Spatial reasoning data
-------

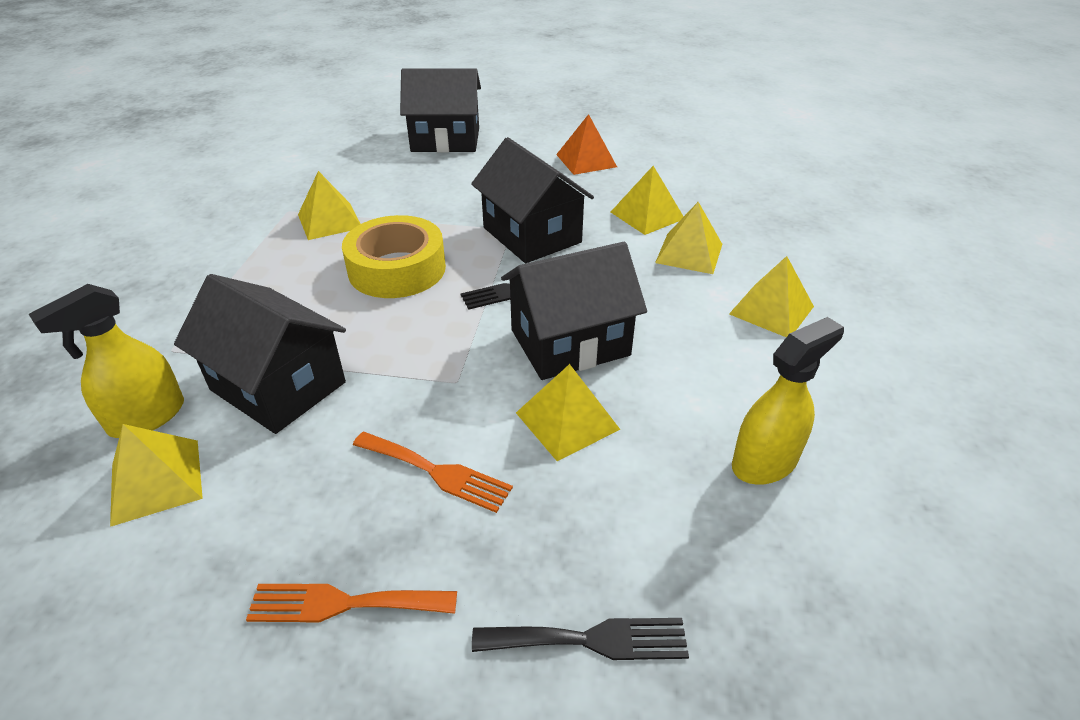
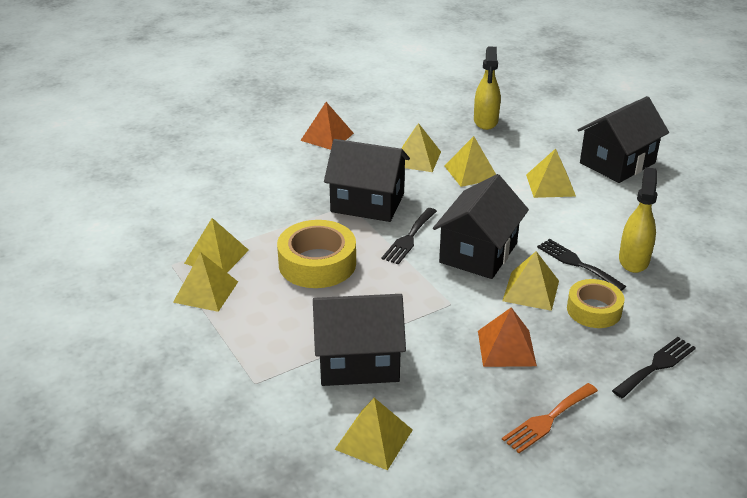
camera: 40 degrees left, 5 degrees down
(147, 417) = (310, 419): yellow spray bottle -> yellow spray bottle (485, 121)
(273, 246) = (206, 292): none -> yellow pyramid
(437, 472) = (506, 348): orange fork -> orange pyramid
(445, 140) = (202, 161): black house -> black house (617, 163)
(613, 495) = (594, 310): none -> yellow tape
(675, 421) = (577, 263): none -> black fork

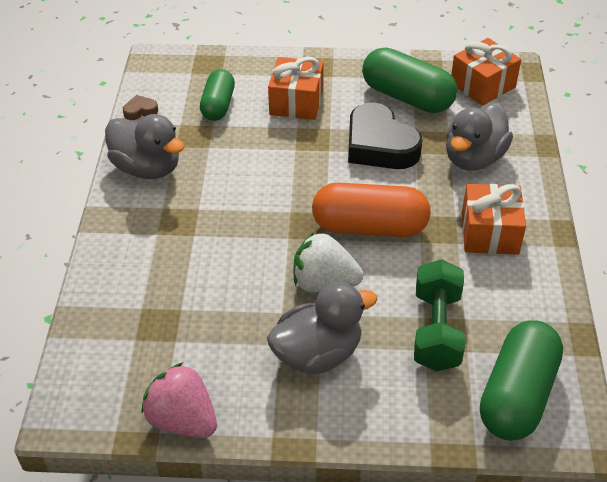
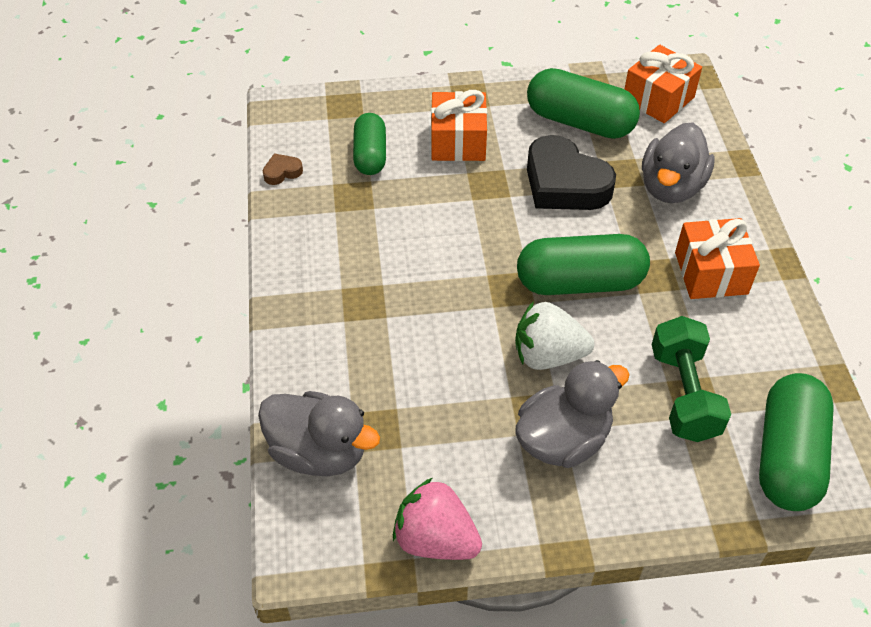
camera: 10 degrees left, 5 degrees up
(147, 168) = (310, 242): grey duck -> grey duck (319, 452)
(369, 227) = (579, 282): orange capsule -> green capsule

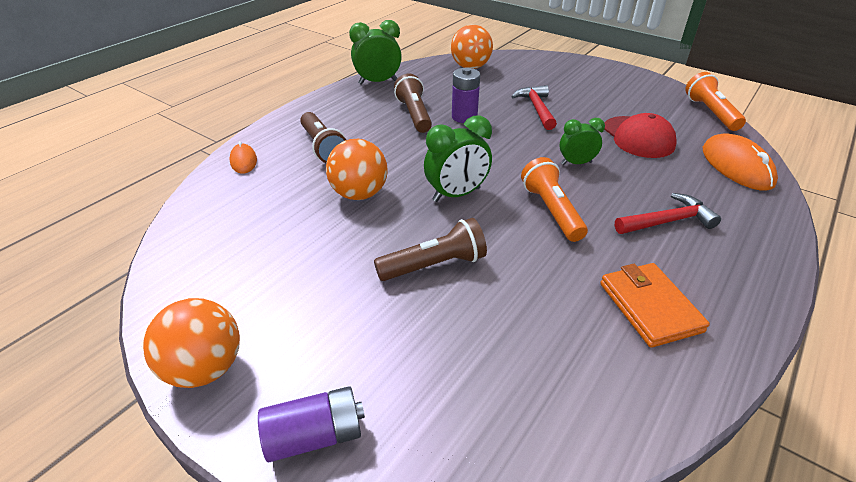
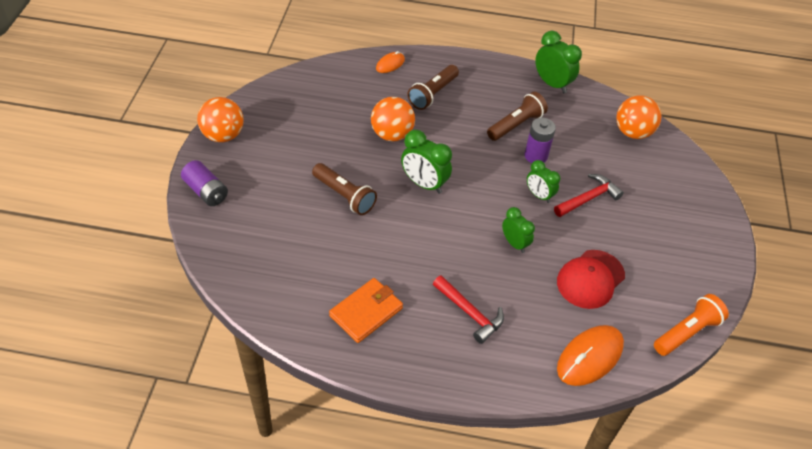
camera: 60 degrees right, 10 degrees up
(518, 131) = (539, 195): none -> green clock
(551, 210) = (439, 241): orange flashlight -> none

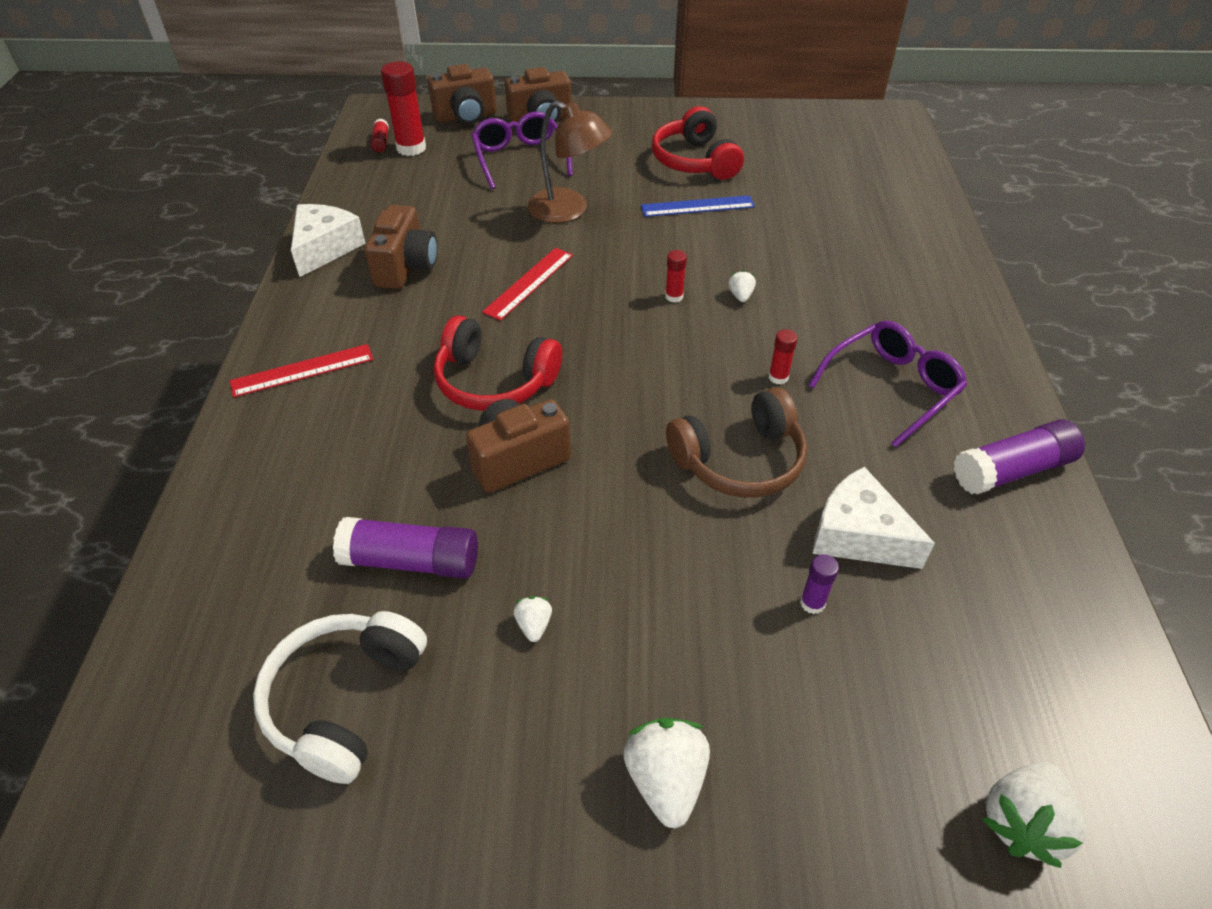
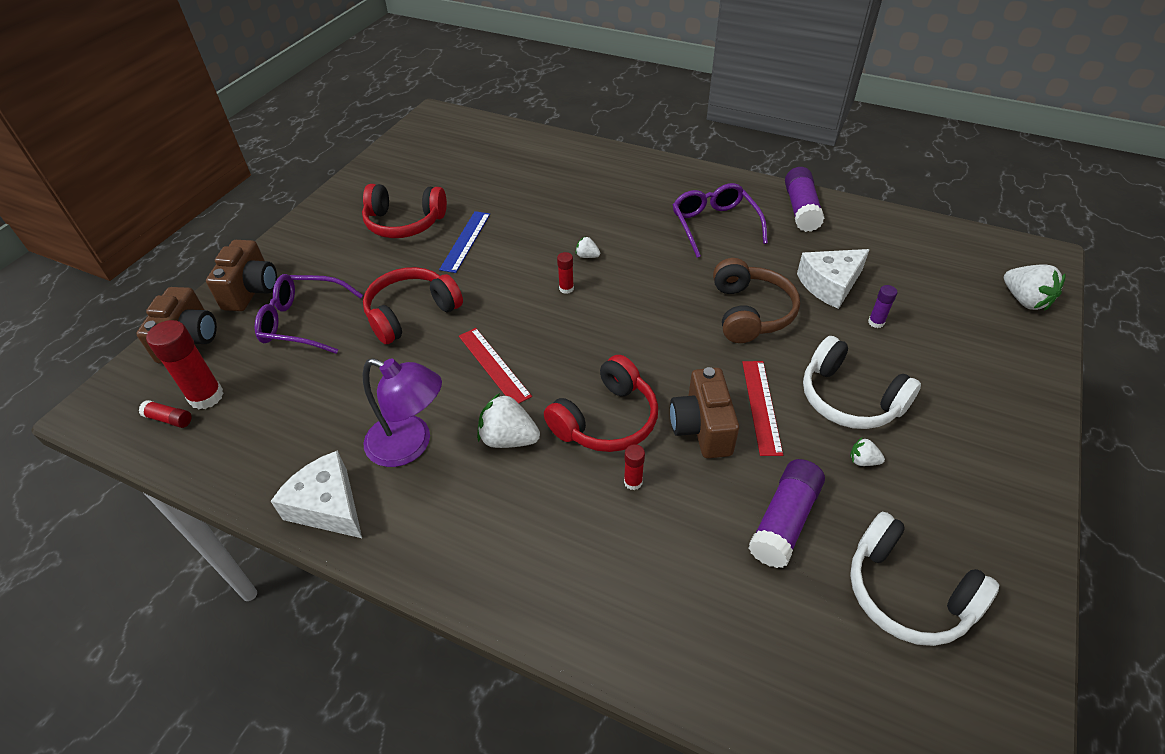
camera: 65 degrees left, 0 degrees up
(302, 370) = (515, 560): red ruler -> red ruler (761, 406)
(406, 267) = (410, 445): brown camera -> purple lamp
(569, 210) = (411, 313): brown lamp -> red headphones
(637, 594) = (849, 399): none -> white headphones
(666, 780) = (990, 428): white strawberry -> white strawberry (508, 439)
(778, 377) = (681, 268): red glue stick -> red glue stick (633, 482)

-------

▸ **PROBLEM TO WORK ON**: The line containing "(302, 370) = (515, 560): red" and all lines after it, through the end of the entries above, are to be returned exactly and alone.

▸ **EXPECTED OUTPUT**:
(302, 370) = (515, 560): red ruler -> red ruler (761, 406)
(406, 267) = (410, 445): brown camera -> purple lamp
(569, 210) = (411, 313): brown lamp -> red headphones
(637, 594) = (849, 399): none -> white headphones
(666, 780) = (990, 428): white strawberry -> white strawberry (508, 439)
(778, 377) = (681, 268): red glue stick -> red glue stick (633, 482)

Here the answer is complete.